:: Data shown ::
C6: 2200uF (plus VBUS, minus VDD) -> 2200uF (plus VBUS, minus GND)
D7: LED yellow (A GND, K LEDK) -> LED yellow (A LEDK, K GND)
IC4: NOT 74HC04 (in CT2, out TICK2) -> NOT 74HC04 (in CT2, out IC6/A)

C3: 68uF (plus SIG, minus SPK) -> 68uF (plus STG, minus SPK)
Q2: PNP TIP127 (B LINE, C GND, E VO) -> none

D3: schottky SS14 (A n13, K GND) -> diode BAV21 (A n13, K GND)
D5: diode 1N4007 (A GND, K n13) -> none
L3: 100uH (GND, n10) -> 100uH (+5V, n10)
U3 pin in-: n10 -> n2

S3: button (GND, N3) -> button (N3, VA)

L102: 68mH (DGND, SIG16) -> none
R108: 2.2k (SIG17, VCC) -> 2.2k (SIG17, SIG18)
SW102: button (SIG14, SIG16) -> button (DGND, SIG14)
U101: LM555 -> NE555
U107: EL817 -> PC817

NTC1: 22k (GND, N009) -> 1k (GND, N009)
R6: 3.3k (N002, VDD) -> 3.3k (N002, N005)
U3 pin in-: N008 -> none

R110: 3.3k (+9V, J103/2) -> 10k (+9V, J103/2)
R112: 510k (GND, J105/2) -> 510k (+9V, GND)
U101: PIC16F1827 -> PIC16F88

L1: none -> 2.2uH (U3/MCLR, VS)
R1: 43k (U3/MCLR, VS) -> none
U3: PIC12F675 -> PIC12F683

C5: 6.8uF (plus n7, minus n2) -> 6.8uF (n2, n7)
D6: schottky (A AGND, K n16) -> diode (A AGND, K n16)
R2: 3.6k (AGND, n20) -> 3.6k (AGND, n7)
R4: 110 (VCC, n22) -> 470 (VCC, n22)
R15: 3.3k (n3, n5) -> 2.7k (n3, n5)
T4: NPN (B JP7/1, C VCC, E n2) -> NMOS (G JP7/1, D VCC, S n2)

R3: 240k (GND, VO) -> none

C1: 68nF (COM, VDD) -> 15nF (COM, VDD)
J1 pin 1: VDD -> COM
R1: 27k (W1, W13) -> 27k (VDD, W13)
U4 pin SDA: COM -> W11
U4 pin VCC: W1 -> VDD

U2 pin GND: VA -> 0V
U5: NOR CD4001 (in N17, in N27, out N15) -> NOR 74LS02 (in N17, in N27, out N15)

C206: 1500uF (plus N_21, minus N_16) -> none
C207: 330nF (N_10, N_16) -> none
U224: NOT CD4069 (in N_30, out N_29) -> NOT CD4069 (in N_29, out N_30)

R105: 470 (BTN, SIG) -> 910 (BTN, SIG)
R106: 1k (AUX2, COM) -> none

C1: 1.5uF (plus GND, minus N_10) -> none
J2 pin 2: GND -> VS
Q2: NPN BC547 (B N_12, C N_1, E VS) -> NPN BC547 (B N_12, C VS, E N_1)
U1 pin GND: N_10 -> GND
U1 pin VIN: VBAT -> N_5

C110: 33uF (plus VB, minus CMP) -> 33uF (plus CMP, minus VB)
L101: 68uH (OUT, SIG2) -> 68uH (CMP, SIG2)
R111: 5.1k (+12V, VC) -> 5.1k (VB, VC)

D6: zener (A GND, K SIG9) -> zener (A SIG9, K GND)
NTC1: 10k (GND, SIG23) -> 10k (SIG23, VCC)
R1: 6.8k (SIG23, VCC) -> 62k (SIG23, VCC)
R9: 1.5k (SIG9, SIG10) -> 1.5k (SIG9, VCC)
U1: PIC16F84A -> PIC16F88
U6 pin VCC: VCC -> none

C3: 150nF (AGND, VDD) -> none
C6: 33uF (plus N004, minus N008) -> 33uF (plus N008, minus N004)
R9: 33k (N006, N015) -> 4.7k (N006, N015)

:: Work task ::
The response should hold exactly the lines starting at the line with "R1: 43k (U3/MCLR, VS) -> none" and ending at the line with "C6: 33uF (plus", and no other line of the material above.

:: Your solution ::
R1: 43k (U3/MCLR, VS) -> none
U3: PIC12F675 -> PIC12F683

C5: 6.8uF (plus n7, minus n2) -> 6.8uF (n2, n7)
D6: schottky (A AGND, K n16) -> diode (A AGND, K n16)
R2: 3.6k (AGND, n20) -> 3.6k (AGND, n7)
R4: 110 (VCC, n22) -> 470 (VCC, n22)
R15: 3.3k (n3, n5) -> 2.7k (n3, n5)
T4: NPN (B JP7/1, C VCC, E n2) -> NMOS (G JP7/1, D VCC, S n2)

R3: 240k (GND, VO) -> none

C1: 68nF (COM, VDD) -> 15nF (COM, VDD)
J1 pin 1: VDD -> COM
R1: 27k (W1, W13) -> 27k (VDD, W13)
U4 pin SDA: COM -> W11
U4 pin VCC: W1 -> VDD

U2 pin GND: VA -> 0V
U5: NOR CD4001 (in N17, in N27, out N15) -> NOR 74LS02 (in N17, in N27, out N15)

C206: 1500uF (plus N_21, minus N_16) -> none
C207: 330nF (N_10, N_16) -> none
U224: NOT CD4069 (in N_30, out N_29) -> NOT CD4069 (in N_29, out N_30)

R105: 470 (BTN, SIG) -> 910 (BTN, SIG)
R106: 1k (AUX2, COM) -> none

C1: 1.5uF (plus GND, minus N_10) -> none
J2 pin 2: GND -> VS
Q2: NPN BC547 (B N_12, C N_1, E VS) -> NPN BC547 (B N_12, C VS, E N_1)
U1 pin GND: N_10 -> GND
U1 pin VIN: VBAT -> N_5

C110: 33uF (plus VB, minus CMP) -> 33uF (plus CMP, minus VB)
L101: 68uH (OUT, SIG2) -> 68uH (CMP, SIG2)
R111: 5.1k (+12V, VC) -> 5.1k (VB, VC)

D6: zener (A GND, K SIG9) -> zener (A SIG9, K GND)
NTC1: 10k (GND, SIG23) -> 10k (SIG23, VCC)
R1: 6.8k (SIG23, VCC) -> 62k (SIG23, VCC)
R9: 1.5k (SIG9, SIG10) -> 1.5k (SIG9, VCC)
U1: PIC16F84A -> PIC16F88
U6 pin VCC: VCC -> none

C3: 150nF (AGND, VDD) -> none
C6: 33uF (plus N004, minus N008) -> 33uF (plus N008, minus N004)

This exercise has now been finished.